START DATASET RECORDS

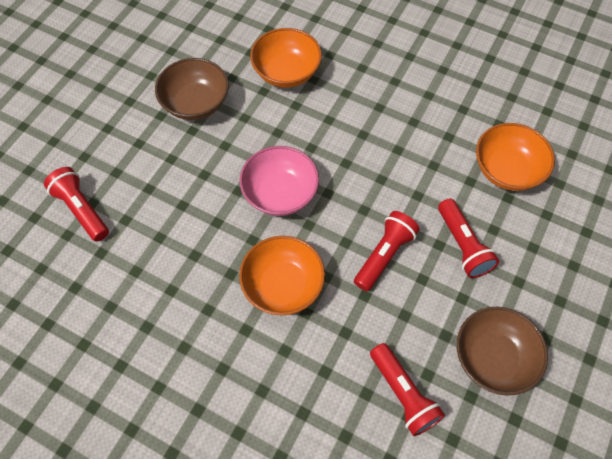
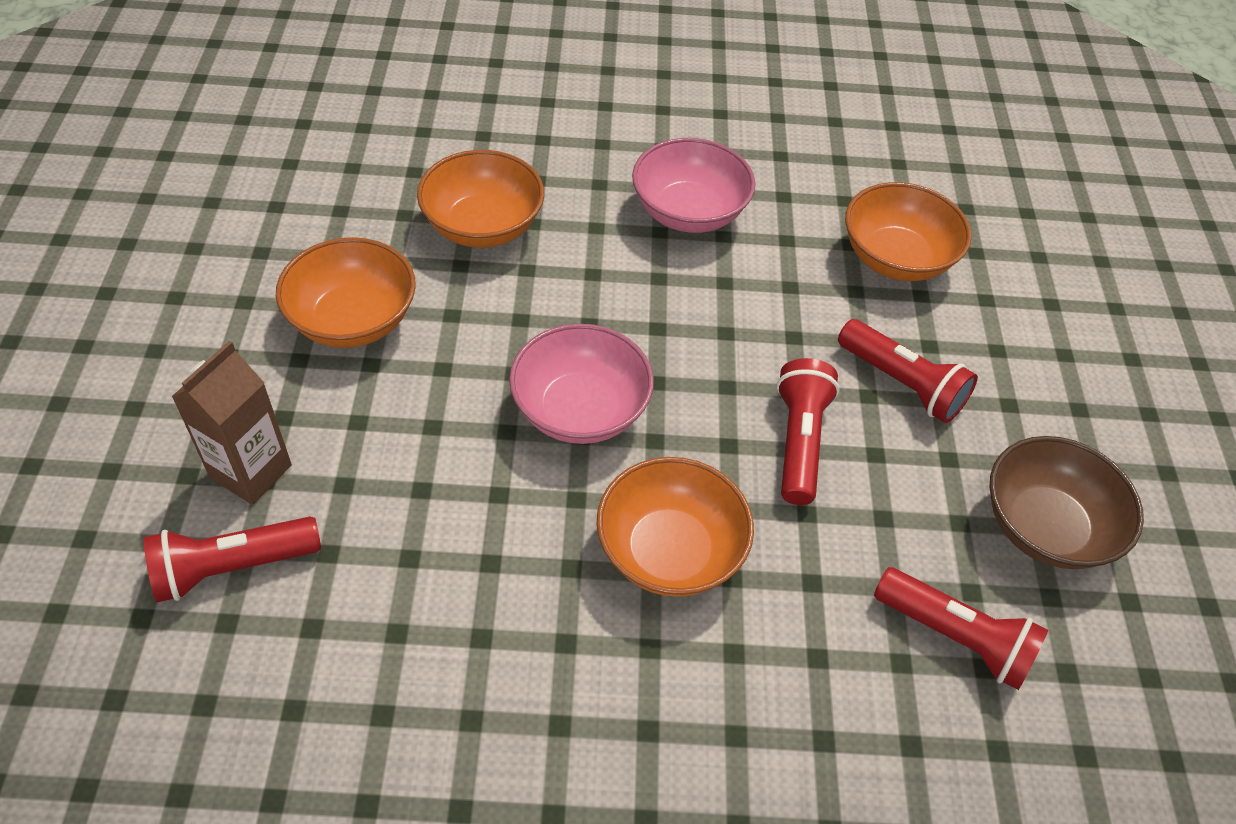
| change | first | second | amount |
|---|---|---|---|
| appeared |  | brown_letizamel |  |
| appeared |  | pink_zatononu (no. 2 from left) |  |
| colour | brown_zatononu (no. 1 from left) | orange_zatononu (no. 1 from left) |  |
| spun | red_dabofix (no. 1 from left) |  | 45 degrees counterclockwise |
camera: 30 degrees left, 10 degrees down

END DATASET RECORDS

REQUIREMENT »
In the copy, include every record exactly and no pictures.

EXPECTED OUTPUT »
| change | first | second | amount |
|---|---|---|---|
| appeared |  | brown_letizamel |  |
| appeared |  | pink_zatononu (no. 2 from left) |  |
| colour | brown_zatononu (no. 1 from left) | orange_zatononu (no. 1 from left) |  |
| spun | red_dabofix (no. 1 from left) |  | 45 degrees counterclockwise |
camera: 30 degrees left, 10 degrees down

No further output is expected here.